Please set down, word for word, each line from the one containing "(496, 259) = (340, 259): turquoise" through the final line of the records below, both included, and nothing else.
DATA RECORDS Block Start
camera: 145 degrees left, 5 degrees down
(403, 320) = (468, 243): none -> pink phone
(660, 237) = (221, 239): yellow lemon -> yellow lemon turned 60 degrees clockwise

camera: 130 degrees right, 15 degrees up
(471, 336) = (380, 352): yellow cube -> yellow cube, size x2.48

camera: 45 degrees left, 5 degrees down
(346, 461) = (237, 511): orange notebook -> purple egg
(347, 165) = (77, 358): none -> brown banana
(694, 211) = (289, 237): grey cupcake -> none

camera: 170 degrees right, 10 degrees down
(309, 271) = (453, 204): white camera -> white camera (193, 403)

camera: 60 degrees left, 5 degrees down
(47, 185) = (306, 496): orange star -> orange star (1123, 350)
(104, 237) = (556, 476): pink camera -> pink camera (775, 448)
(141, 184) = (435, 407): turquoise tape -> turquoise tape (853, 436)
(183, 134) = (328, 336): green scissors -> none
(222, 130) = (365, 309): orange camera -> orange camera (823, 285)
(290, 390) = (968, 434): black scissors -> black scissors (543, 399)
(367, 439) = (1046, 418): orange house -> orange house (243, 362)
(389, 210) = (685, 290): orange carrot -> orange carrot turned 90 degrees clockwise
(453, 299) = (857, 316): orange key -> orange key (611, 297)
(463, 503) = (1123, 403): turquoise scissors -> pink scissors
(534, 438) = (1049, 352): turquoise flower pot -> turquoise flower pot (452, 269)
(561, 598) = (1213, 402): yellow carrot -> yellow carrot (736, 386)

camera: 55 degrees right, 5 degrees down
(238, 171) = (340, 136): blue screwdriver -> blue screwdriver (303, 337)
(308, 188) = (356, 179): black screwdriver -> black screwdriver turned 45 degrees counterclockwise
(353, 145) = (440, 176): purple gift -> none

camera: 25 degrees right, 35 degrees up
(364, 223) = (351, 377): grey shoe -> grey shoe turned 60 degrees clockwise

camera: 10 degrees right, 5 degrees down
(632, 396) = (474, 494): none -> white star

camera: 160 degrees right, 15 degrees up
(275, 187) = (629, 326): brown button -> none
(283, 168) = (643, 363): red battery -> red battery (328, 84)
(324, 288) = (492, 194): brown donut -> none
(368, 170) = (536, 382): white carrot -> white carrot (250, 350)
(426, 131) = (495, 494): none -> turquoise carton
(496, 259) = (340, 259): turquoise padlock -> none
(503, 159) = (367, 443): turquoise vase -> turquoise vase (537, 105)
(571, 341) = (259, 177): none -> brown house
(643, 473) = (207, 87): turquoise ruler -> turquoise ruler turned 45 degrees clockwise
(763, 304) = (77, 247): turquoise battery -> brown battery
DATA RECORDS Block End
EXERCISE OUTPUT:
(496, 259) = (340, 259): turquoise padlock -> none
(503, 159) = (367, 443): turquoise vase -> turquoise vase (537, 105)
(571, 341) = (259, 177): none -> brown house
(643, 473) = (207, 87): turquoise ruler -> turquoise ruler turned 45 degrees clockwise
(763, 304) = (77, 247): turquoise battery -> brown battery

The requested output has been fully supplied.